**Set problem:** Update the data below by putting "Viola" in place of "Bratsche" and leaving everything else unchanged. Leave the pictures out of your answer.

**Collected data entries:**
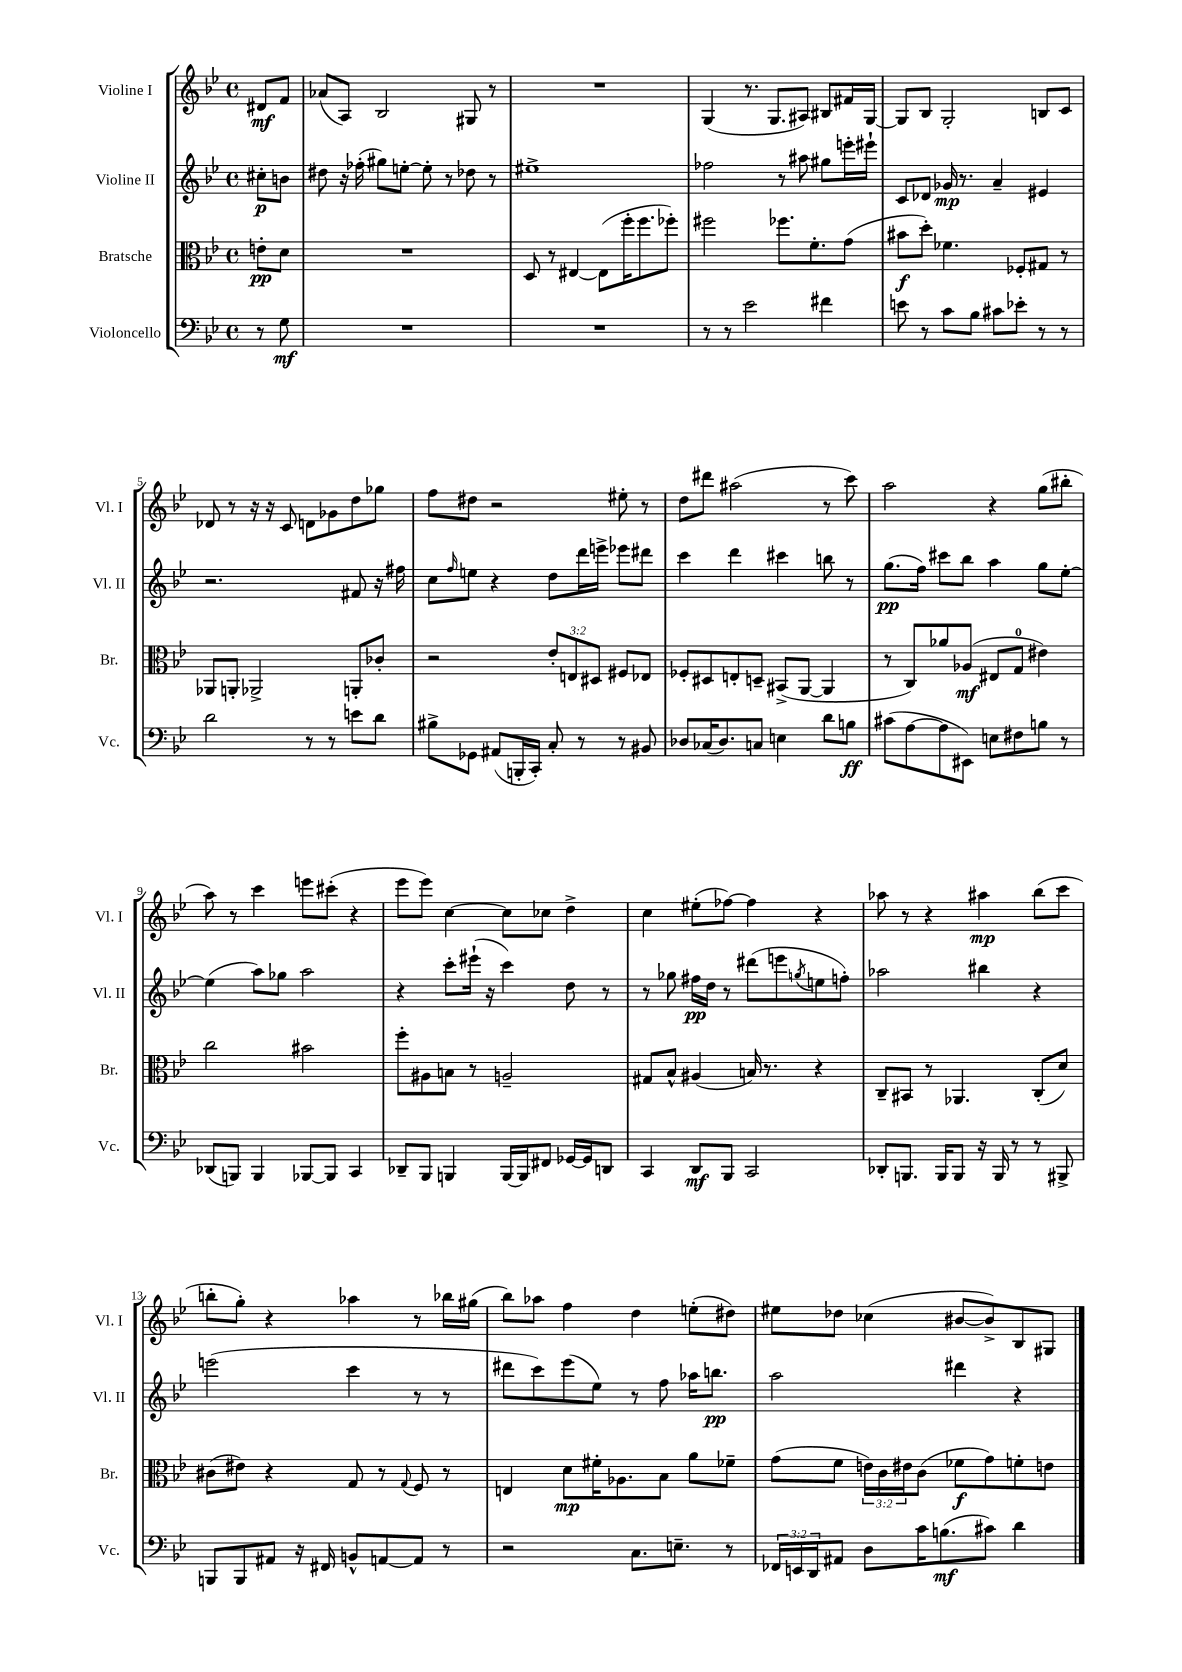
<<
\new StaffGroup <<
\new Staff = "s0" \with { instrumentName = "Violine I" shortInstrumentName = "Vl. I" } {
    \clef treble \key bes \major \defaultTimeSignature \time 4/4 \partial 4
    dis'8\mf f'8 |
    aes'8( a8) bes2 gis8 r8 |
    R1 |
    g4( r8. g8. ais8) bis8 fis'16 g16~ |
    g8 bes8 g2-. b8 c'8 |
    des'8 r8 r16 r16 c'8 d'8 ges'8 d''8 ges''8 |
    f''8 dis''8 r2 eis''8-. r8 |
    d''8 dis'''8 ais''2( r8 c'''8) |
    a''2 r4 g''8( bis''8-. |
    a''8) r8 c'''4 e'''8 cis'''8-.( r4 |
    ees'''8 ees'''8) c''4~ c''8 ces''8 d''4-> |
    c''4 eis''8-.( fes''8~) fes''4 r4 |
    aes''8 r8 r4 ais''4\mp bes''8( c'''8 |
    b''8-. g''8-.) r4 aes''4 r8 bes''16 gis''16( |
    bes''8) aes''8 f''4 d''4 e''8-.( dis''8) |
    eis''8 des''8 ces''4( bis'8~ bis'8->) bes8 gis8 \bar "|." |
}
\new Staff = "s1" \with { instrumentName = "Violine II" shortInstrumentName = "Vl. II" } {
    \clef treble \key bes \major \defaultTimeSignature \time 4/4 \partial 4
    cis''8-.\p b'8 |
    dis''8 r16 fes''16-.( gis''8) e''8~-. e''8-. r8 des''8 r8 |
    eis''1-> |
    fes''2 r8 ais''8 gis''8 e'''16-. eis'''16-! |
    c'8 des'8 ges'16\mp r8. a'4-- eis'4 |
    r2. fis'8 r16 fis''16 |
    c''8 \grace { f''16 } e''8 r4 d''8 d'''16 e'''16-> ees'''8 dis'''8 |
    c'''4 d'''4 cis'''4 b''8 r8 |
    g''8.\pp( f''16) cis'''8 bes''8 a''4 g''8 ees''8~-. |
    ees''4( a''8) ges''8 a''2 |
    r4 c'''8-. eis'''16-!( r16 c'''4) d''8 r8 |
    r8 ges''8 fis''16\pp d''16 r8 dis'''8( e'''8 \acciaccatura { g''8 } e''8 f''8-.) |
    aes''2 bis''4 r4 |
    e'''2( c'''4 r8 r8 |
    dis'''8 c'''8) ees'''8( ees''8) r8 f''8 aes''16 b''8.\pp |
    a''2 dis'''4 r4 \bar "|." |
}
\new Staff = "s2" \with { instrumentName = "Bratsche" shortInstrumentName = "Br." } {
    \clef alto \key bes \major \defaultTimeSignature \time 4/4 \override Staff.TupletNumber.text = #tuplet-number::calc-fraction-text \partial 4
    e'8-.\pp d'8 |
    R1 |
    d8 r8 eis4~ eis8( f''16-. f''8. fes''8-.) |
    fis''2 fes''8. f'8.-. g'8( |
    bis'8\f d''8-.) fes'4. fes8-. gis8 r8 |
    aes,8 a,8-. aes,2-> a,8-. ces'8-. |
    r2 \tuplet 3/2 { ees'8-. e8 dis8 } fis8 ees8 |
    fes8-. dis8 e8-. d8-- bis,8->( a,8~ a,4 |
    r8 c8) aes'8 aes8\mf( eis8 g8-0 eis'4) |
    c''2 bis'2 |
    f''8-. ais8 b8 r8 a2-- |
    gis8 bes8-^ ais4( b16) r8. r4 |
    c8-- bis,8 r8 aes,4. c8-.( d'8) |
    cis'8( eis'8) r4 g8 r8 \appoggiatura { g8 } f8 r8 |
    e4 d'8\mp fis'16-. aes8. bes8 a'8 fes'8-- |
    g'8( f'8 \tuplet 3/2 { e'16) c'16 eis'16 } c'8( fes'8\f g'8) f'8-. e'8 \bar "|." |
}
\new Staff = "s3" \with { instrumentName = "Violoncello" shortInstrumentName = "Vc." } {
    \clef bass \key bes \major \defaultTimeSignature \time 4/4 \override Staff.TupletNumber.text = #tuplet-number::calc-fraction-text \partial 4
    r8 g8\mf |
    R1 |
    R1 |
    r8 r8 ees'2 fis'4 |
    e'8 r8 c'8 bes8 cis'8 ees'8-. r8 r8 |
    d'2 r8 r8 e'8 d'8 |
    bis8-> ges,8 ais,8( b,,16-. c,16-.) c8-. r8 r8 bis,8 |
    des8 ces16( des8.) c8 e4 d'8 b8\ff |
    cis'8( a8~ a8 eis,8) e8 fis8 b8 r8 |
    des,8( b,,8) b,,4 bes,,8~ bes,,8 c,4 |
    des,8-- bes,,8 b,,4 b,,16~ b,,16 fis,8 ges,16~ ges,16 d,8 |
    c,4 d,8\mf bes,,8 c,2 |
    des,8-. b,,8. b,,16 b,,8 r16 b,,16 r8 r8 bis,,8-> |
    b,,8 b,,8 ais,8 r16 fis,16 b,8-^ a,8~ a,8 r8 |
    r2 c8. e8.-- r8 |
    \tuplet 3/2 { fes,16 e,16 d,16 } ais,8 d8 c'16 b8.\mf( cis'8) d'4 \bar "|." |
}
>>
>>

**The completed task:**
<<
\new StaffGroup <<
\new Staff = "s0" \with { instrumentName = "Violine I" shortInstrumentName = "Vl. I" } {
    \clef treble \key bes \major \defaultTimeSignature \time 4/4 \partial 4
    dis'8\mf f'8 |
    aes'8( a8) bes2 gis8 r8 |
    R1 |
    g4( r8. g8. ais8) bis8 fis'16 g16~ |
    g8 bes8 g2-. b8 c'8 |
    des'8 r8 r16 r16 c'8 d'8 ges'8 d''8 ges''8 |
    f''8 dis''8 r2 eis''8-. r8 |
    d''8 dis'''8 ais''2( r8 c'''8) |
    a''2 r4 g''8( bis''8-. |
    a''8) r8 c'''4 e'''8 cis'''8-.( r4 |
    ees'''8 ees'''8) c''4~ c''8 ces''8 d''4-> |
    c''4 eis''8-.( fes''8~) fes''4 r4 |
    aes''8 r8 r4 ais''4\mp bes''8( c'''8 |
    b''8-. g''8-.) r4 aes''4 r8 bes''16 gis''16( |
    bes''8) aes''8 f''4 d''4 e''8-.( dis''8) |
    eis''8 des''8 ces''4( bis'8~ bis'8->) bes8 gis8 \bar "|." |
}
\new Staff = "s1" \with { instrumentName = "Violine II" shortInstrumentName = "Vl. II" } {
    \clef treble \key bes \major \defaultTimeSignature \time 4/4 \partial 4
    cis''8-.\p b'8 |
    dis''8 r16 fes''16-.( gis''8) e''8~-. e''8-. r8 des''8 r8 |
    eis''1-> |
    fes''2 r8 ais''8 gis''8 e'''16-. eis'''16-! |
    c'8 des'8 ges'16\mp r8. a'4-- eis'4 |
    r2. fis'8 r16 fis''16 |
    c''8 \grace { f''16 } e''8 r4 d''8 d'''16 e'''16-> ees'''8 dis'''8 |
    c'''4 d'''4 cis'''4 b''8 r8 |
    g''8.\pp( f''16) cis'''8 bes''8 a''4 g''8 ees''8~-. |
    ees''4( a''8) ges''8 a''2 |
    r4 c'''8-. eis'''16-!( r16 c'''4) d''8 r8 |
    r8 ges''8 fis''16\pp d''16 r8 dis'''8( e'''8 \acciaccatura { g''8 } e''8 f''8-.) |
    aes''2 bis''4 r4 |
    e'''2( c'''4 r8 r8 |
    dis'''8 c'''8) ees'''8( ees''8) r8 f''8 aes''16 b''8.\pp |
    a''2 dis'''4 r4 \bar "|." |
}
\new Staff = "s2" \with { instrumentName = "Viola" shortInstrumentName = "Br." } {
    \clef alto \key bes \major \defaultTimeSignature \time 4/4 \override Staff.TupletNumber.text = #tuplet-number::calc-fraction-text \partial 4
    e'8-.\pp d'8 |
    R1 |
    d8 r8 eis4~ eis8( f''16-. f''8. fes''8-.) |
    fis''2 fes''8. f'8.-. g'8( |
    bis'8\f d''8-.) fes'4. fes8-. gis8 r8 |
    aes,8 a,8-. aes,2-> a,8-. ces'8-. |
    r2 \tuplet 3/2 { ees'8-. e8 dis8 } fis8 ees8 |
    fes8-. dis8 e8-. d8-- bis,8->( a,8~ a,4 |
    r8 c8) aes'8 aes8\mf( eis8 g8-0 eis'4) |
    c''2 bis'2 |
    f''8-. ais8 b8 r8 a2-- |
    gis8 bes8-^ ais4( b16) r8. r4 |
    c8-- bis,8 r8 aes,4. c8-.( d'8) |
    cis'8( eis'8) r4 g8 r8 \appoggiatura { g8 } f8 r8 |
    e4 d'8\mp fis'16-. aes8. bes8 a'8 fes'8-- |
    g'8( f'8 \tuplet 3/2 { e'16) c'16 eis'16 } c'8( fes'8\f g'8) f'8-. e'8 \bar "|." |
}
\new Staff = "s3" \with { instrumentName = "Violoncello" shortInstrumentName = "Vc." } {
    \clef bass \key bes \major \defaultTimeSignature \time 4/4 \override Staff.TupletNumber.text = #tuplet-number::calc-fraction-text \partial 4
    r8 g8\mf |
    R1 |
    R1 |
    r8 r8 ees'2 fis'4 |
    e'8 r8 c'8 bes8 cis'8 ees'8-. r8 r8 |
    d'2 r8 r8 e'8 d'8 |
    bis8-> ges,8 ais,8( b,,16-. c,16-.) c8-. r8 r8 bis,8 |
    des8 ces16( des8.) c8 e4 d'8 b8\ff |
    cis'8( a8~ a8 eis,8) e8 fis8 b8 r8 |
    des,8( b,,8) b,,4 bes,,8~ bes,,8 c,4 |
    des,8-- bes,,8 b,,4 b,,16~ b,,16 fis,8 ges,16~ ges,16 d,8 |
    c,4 d,8\mf bes,,8 c,2 |
    des,8-. b,,8. b,,16 b,,8 r16 b,,16 r8 r8 bis,,8-> |
    b,,8 b,,8 ais,8 r16 fis,16 b,8-^ a,8~ a,8 r8 |
    r2 c8. e8.-- r8 |
    \tuplet 3/2 { fes,16 e,16 d,16 } ais,8 d8 c'16 b8.\mf( cis'8) d'4 \bar "|." |
}
>>
>>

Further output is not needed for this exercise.